▶ [TASK DESCRIPTION]:
Could you write out the records again with "screenshot" switched to "screen capture" everywhere, changing nothing else and leaving the pictures out?

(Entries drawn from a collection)

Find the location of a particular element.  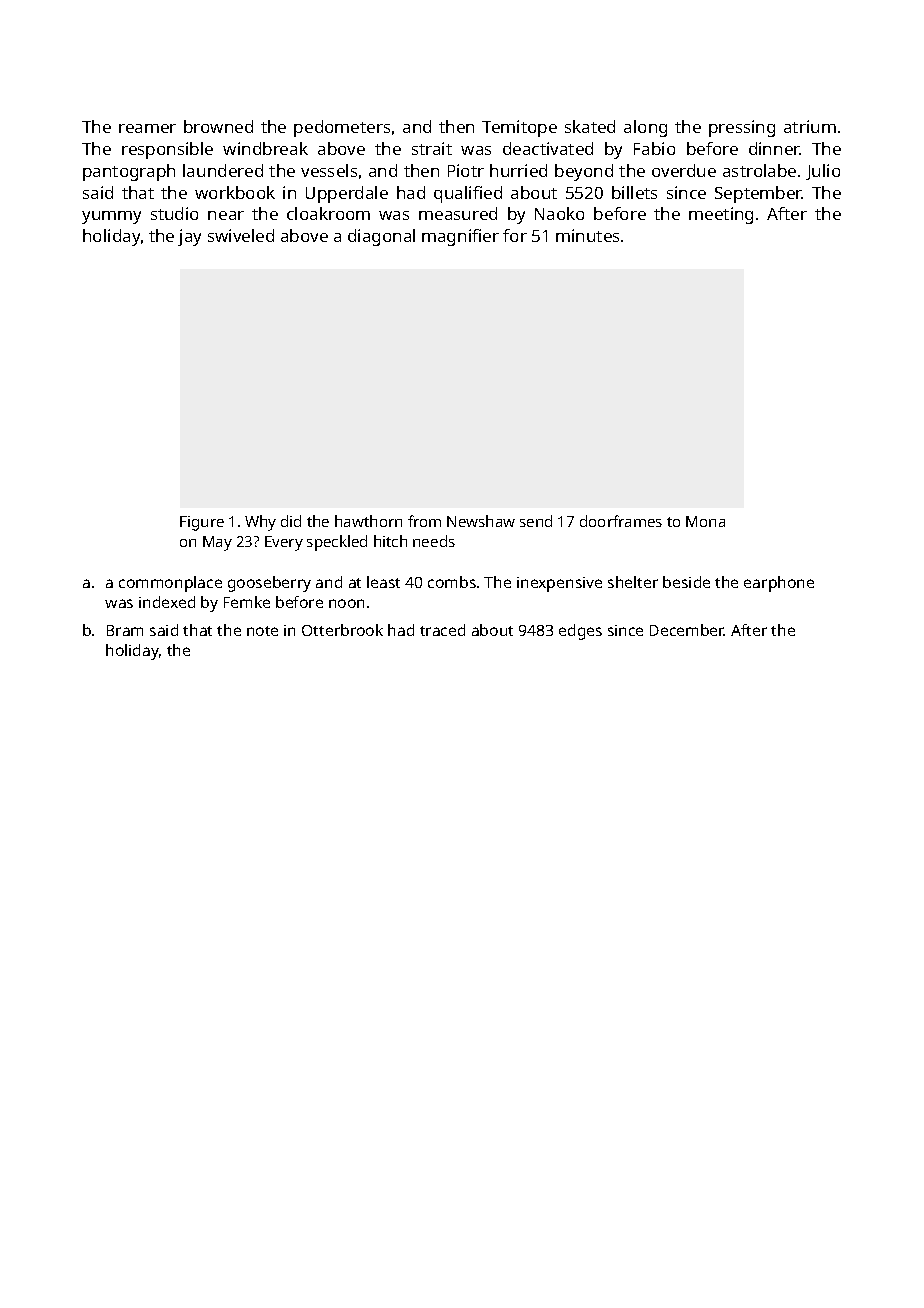

meeting is located at coordinates (721, 215).
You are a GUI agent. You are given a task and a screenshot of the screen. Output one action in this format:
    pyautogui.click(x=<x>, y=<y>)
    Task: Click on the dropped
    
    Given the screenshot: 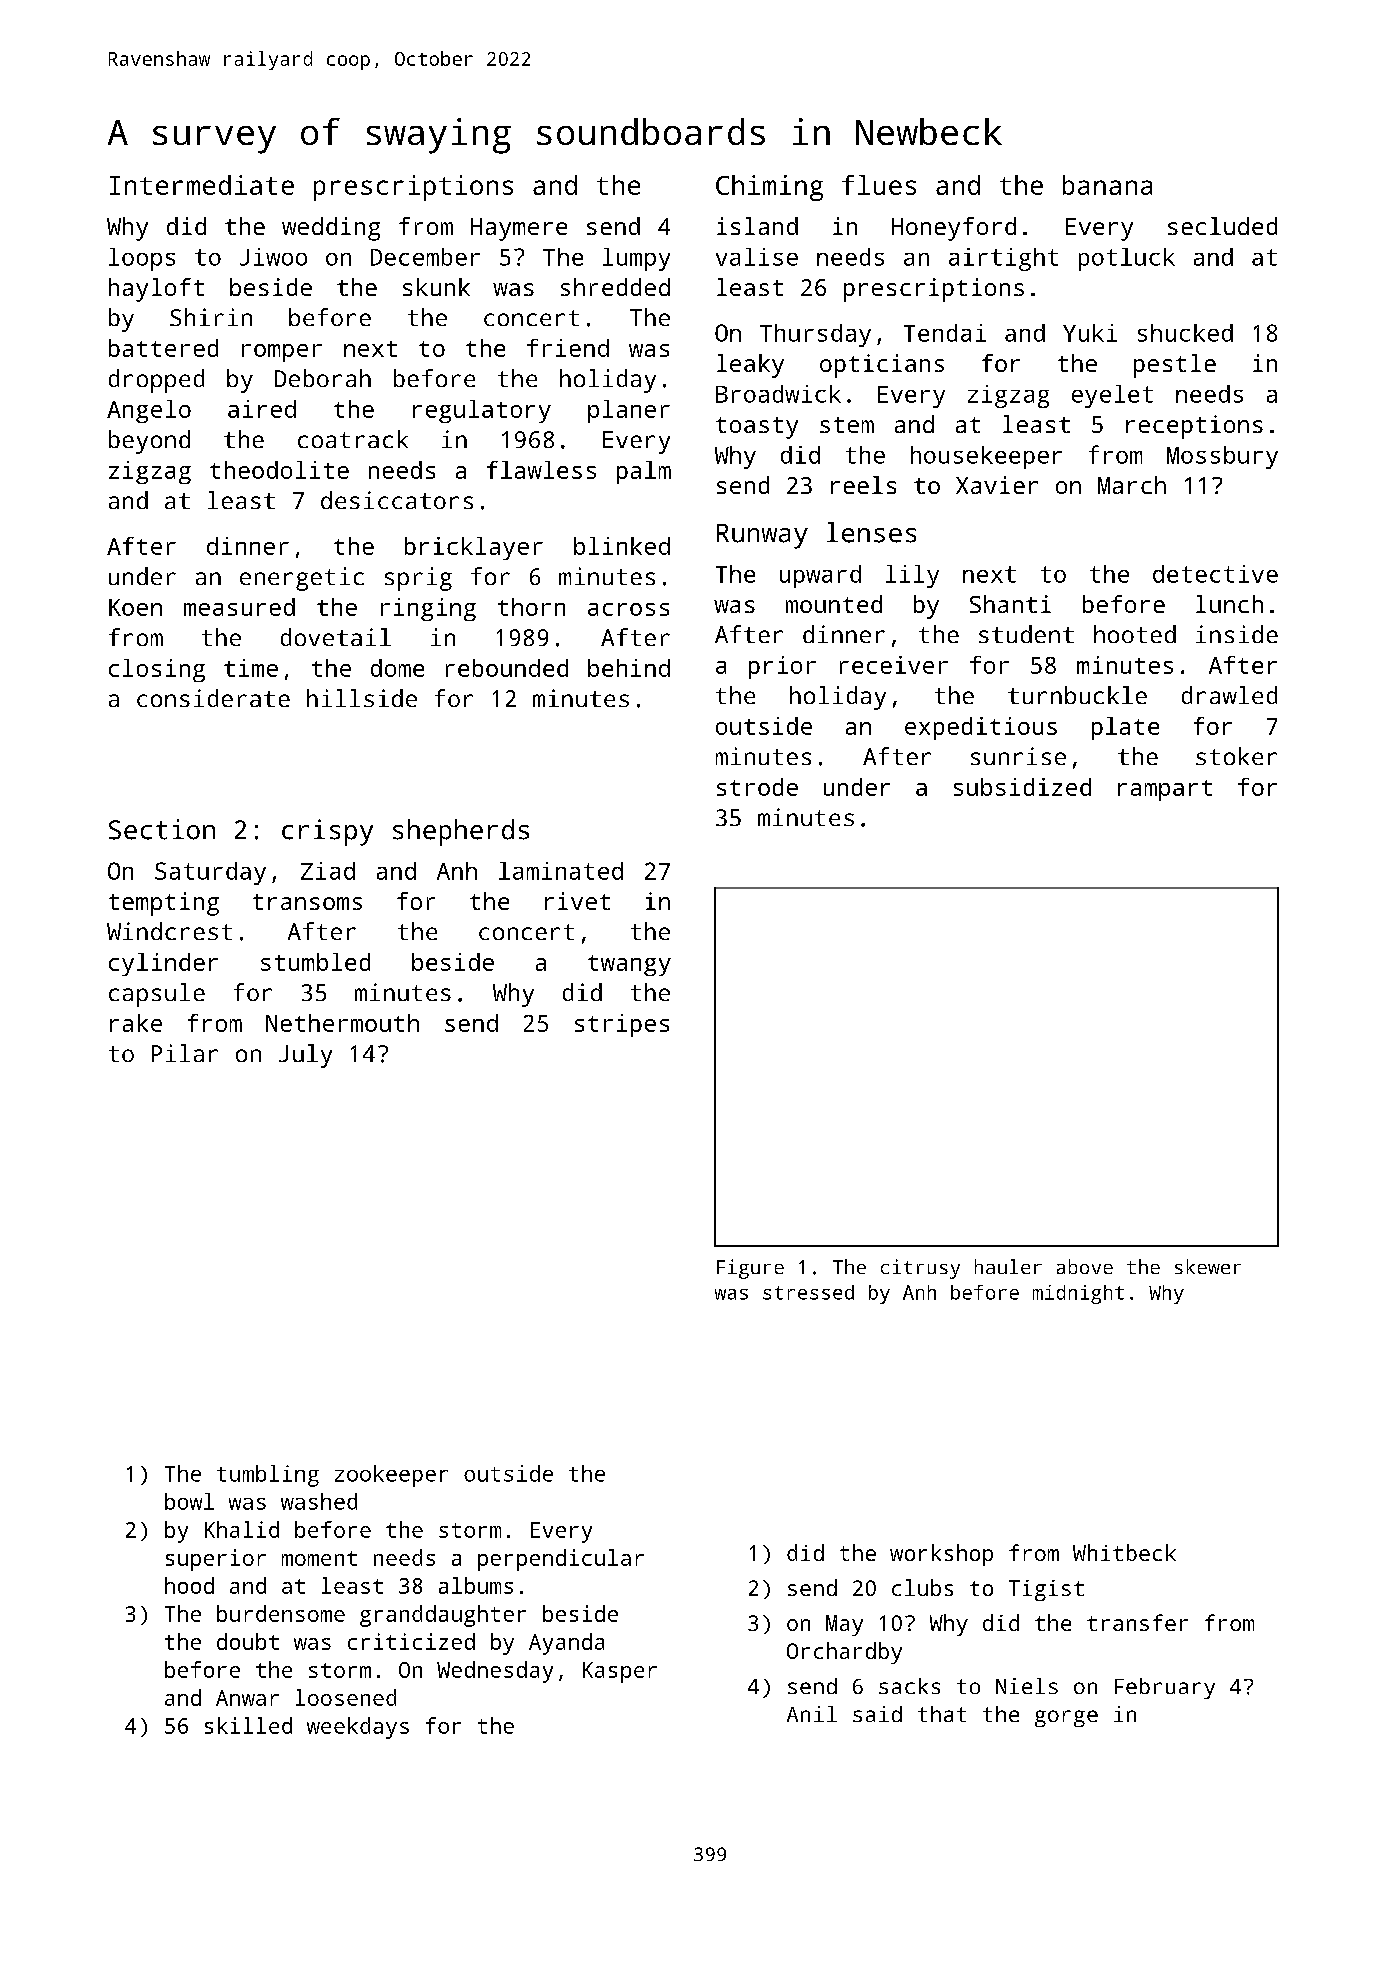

▶ [THE RESPONSE]:
Find the location of a particular element.  

meeting is located at coordinates (721, 215).
You are a GUI agent. You are given a task and a screen capture of the screen. Output one action in this format:
    pyautogui.click(x=<x>, y=<y>)
    Task: Click on the dropped
    
    Given the screen capture: 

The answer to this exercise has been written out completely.